Output the lines from the beginning of the items through the line containing "green semicircle: moved 2 px right", inclusive, as a Markdown table with columns Row and Entry. Give each line's number in Row and its text in Entry, and omit blank lines.

___ Given records

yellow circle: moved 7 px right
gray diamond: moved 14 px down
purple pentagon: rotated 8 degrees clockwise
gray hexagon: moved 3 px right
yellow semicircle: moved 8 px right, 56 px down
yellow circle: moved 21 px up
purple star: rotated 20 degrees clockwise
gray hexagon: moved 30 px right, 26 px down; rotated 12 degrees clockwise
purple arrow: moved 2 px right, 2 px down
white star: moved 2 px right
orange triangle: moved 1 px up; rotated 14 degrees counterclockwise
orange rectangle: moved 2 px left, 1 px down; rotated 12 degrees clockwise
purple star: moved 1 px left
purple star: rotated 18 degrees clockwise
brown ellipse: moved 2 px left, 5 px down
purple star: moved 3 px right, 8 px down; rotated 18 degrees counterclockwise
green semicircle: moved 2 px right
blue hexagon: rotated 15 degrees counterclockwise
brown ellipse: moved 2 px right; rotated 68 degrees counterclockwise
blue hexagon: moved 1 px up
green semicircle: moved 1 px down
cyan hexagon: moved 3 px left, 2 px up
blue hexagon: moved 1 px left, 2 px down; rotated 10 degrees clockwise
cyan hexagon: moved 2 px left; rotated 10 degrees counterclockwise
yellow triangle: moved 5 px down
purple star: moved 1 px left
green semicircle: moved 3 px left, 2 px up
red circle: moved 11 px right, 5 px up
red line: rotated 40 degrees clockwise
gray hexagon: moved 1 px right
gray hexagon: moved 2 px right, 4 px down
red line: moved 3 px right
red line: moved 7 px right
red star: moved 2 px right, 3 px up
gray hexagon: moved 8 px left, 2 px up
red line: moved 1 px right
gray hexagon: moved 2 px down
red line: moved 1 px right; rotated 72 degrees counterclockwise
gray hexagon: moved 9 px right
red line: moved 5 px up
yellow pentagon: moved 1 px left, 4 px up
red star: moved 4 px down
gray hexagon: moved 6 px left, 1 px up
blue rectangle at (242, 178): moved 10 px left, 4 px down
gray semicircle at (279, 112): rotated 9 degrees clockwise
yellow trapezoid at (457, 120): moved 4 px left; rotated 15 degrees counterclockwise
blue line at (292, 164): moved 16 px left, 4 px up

______

# Correct result:
| Row | Entry |
|---|---|
| 1 | yellow circle: moved 7 px right |
| 2 | gray diamond: moved 14 px down |
| 3 | purple pentagon: rotated 8 degrees clockwise |
| 4 | gray hexagon: moved 3 px right |
| 5 | yellow semicircle: moved 8 px right, 56 px down |
| 6 | yellow circle: moved 21 px up |
| 7 | purple star: rotated 20 degrees clockwise |
| 8 | gray hexagon: moved 30 px right, 26 px down; rotated 12 degrees clockwise |
| 9 | purple arrow: moved 2 px right, 2 px down |
| 10 | white star: moved 2 px right |
| 11 | orange triangle: moved 1 px up; rotated 14 degrees counterclockwise |
| 12 | orange rectangle: moved 2 px left, 1 px down; rotated 12 degrees clockwise |
| 13 | purple star: moved 1 px left |
| 14 | purple star: rotated 18 degrees clockwise |
| 15 | brown ellipse: moved 2 px left, 5 px down |
| 16 | purple star: moved 3 px right, 8 px down; rotated 18 degrees counterclockwise |
| 17 | green semicircle: moved 2 px right |